• _TASK GOAL_: Copy out again, unchanged, the line that contains "(196, 187) = (269, 104): white" and every line after it down to the last line of the data.

BEGIN TASK INPUTS

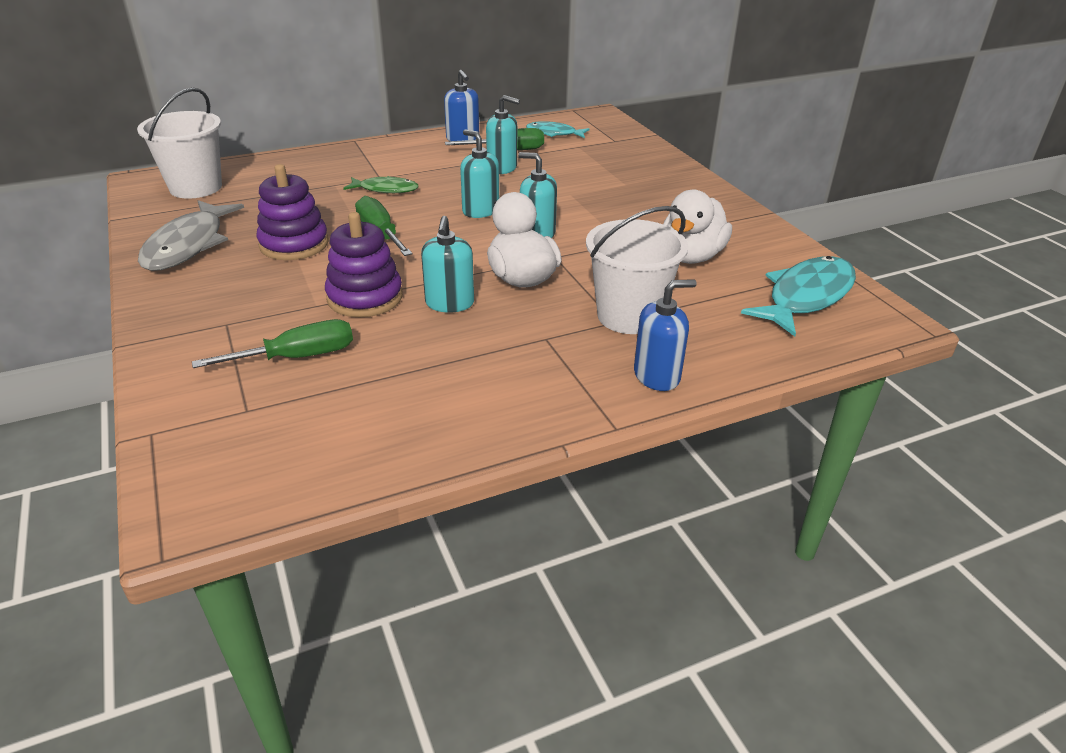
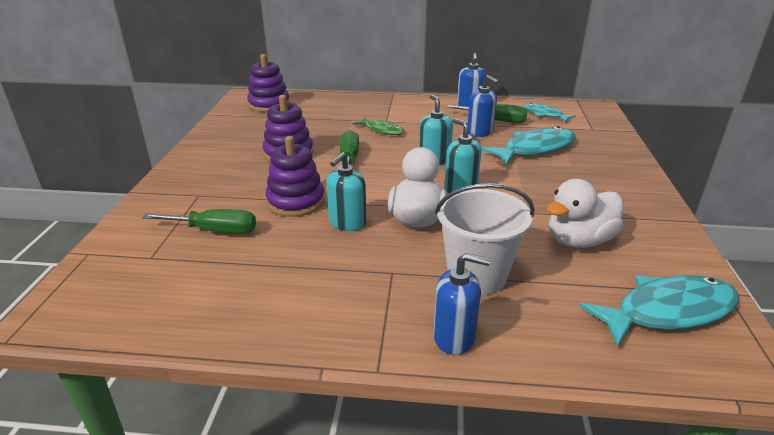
camera: 30 degrees right, 5 degrees down
(188, 245) = (229, 139): grey fish -> none
(196, 187) = (269, 104): white bucket -> purple stacking toy
(502, 168) = (480, 132): turquoise soap dispenser -> blue soap dispenser
(576, 174) = (535, 149): none -> turquoise fish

END TASK INPUTS

• _TASK SOLUTION_:
(196, 187) = (269, 104): white bucket -> purple stacking toy
(502, 168) = (480, 132): turquoise soap dispenser -> blue soap dispenser
(576, 174) = (535, 149): none -> turquoise fish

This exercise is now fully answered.